WORK ORDER
Using the material below, return exactly the lines between the one holding "J201 pin 3: GND -> 3V3" and the one holding "R11: 1.6M (GND, NET3) -> 560k (GND, NET3)", inclusive, and no others.
▼
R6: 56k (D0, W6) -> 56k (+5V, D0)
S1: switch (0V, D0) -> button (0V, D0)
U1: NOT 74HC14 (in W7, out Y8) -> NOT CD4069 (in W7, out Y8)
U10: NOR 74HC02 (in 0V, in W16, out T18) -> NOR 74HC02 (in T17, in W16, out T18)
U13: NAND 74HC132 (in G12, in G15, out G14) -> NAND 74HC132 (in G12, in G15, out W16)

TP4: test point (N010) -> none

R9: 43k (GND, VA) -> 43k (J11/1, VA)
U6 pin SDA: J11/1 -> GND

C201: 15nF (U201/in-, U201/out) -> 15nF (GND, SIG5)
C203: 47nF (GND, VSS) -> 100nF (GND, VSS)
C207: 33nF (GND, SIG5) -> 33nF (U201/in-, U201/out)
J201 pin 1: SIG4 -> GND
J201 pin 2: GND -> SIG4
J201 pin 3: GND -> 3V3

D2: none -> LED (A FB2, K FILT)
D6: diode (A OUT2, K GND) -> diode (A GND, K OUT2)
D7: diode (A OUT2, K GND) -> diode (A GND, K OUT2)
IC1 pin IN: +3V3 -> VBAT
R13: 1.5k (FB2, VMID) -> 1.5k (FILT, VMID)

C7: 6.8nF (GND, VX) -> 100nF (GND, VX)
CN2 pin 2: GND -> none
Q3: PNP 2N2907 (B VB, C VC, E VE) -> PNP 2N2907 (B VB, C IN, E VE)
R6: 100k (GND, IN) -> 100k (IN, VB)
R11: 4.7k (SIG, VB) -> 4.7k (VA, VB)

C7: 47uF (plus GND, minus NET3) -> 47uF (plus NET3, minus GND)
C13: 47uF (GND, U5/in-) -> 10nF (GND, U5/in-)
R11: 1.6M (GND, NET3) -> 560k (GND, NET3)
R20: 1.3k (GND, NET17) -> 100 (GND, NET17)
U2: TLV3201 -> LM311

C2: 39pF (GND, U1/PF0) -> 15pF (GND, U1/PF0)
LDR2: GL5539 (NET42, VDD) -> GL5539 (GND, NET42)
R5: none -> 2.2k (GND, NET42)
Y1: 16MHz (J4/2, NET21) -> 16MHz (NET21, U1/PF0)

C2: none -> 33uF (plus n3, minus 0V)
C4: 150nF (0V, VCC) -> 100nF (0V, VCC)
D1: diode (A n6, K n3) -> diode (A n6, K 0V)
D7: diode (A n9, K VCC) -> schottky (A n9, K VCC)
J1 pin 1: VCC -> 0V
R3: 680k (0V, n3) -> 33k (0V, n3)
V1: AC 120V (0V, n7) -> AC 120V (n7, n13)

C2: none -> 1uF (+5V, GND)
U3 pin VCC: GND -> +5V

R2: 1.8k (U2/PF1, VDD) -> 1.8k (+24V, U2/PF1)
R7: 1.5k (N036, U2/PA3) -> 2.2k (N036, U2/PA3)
▲
TASK OUTPUT
J201 pin 3: GND -> 3V3

D2: none -> LED (A FB2, K FILT)
D6: diode (A OUT2, K GND) -> diode (A GND, K OUT2)
D7: diode (A OUT2, K GND) -> diode (A GND, K OUT2)
IC1 pin IN: +3V3 -> VBAT
R13: 1.5k (FB2, VMID) -> 1.5k (FILT, VMID)

C7: 6.8nF (GND, VX) -> 100nF (GND, VX)
CN2 pin 2: GND -> none
Q3: PNP 2N2907 (B VB, C VC, E VE) -> PNP 2N2907 (B VB, C IN, E VE)
R6: 100k (GND, IN) -> 100k (IN, VB)
R11: 4.7k (SIG, VB) -> 4.7k (VA, VB)

C7: 47uF (plus GND, minus NET3) -> 47uF (plus NET3, minus GND)
C13: 47uF (GND, U5/in-) -> 10nF (GND, U5/in-)
R11: 1.6M (GND, NET3) -> 560k (GND, NET3)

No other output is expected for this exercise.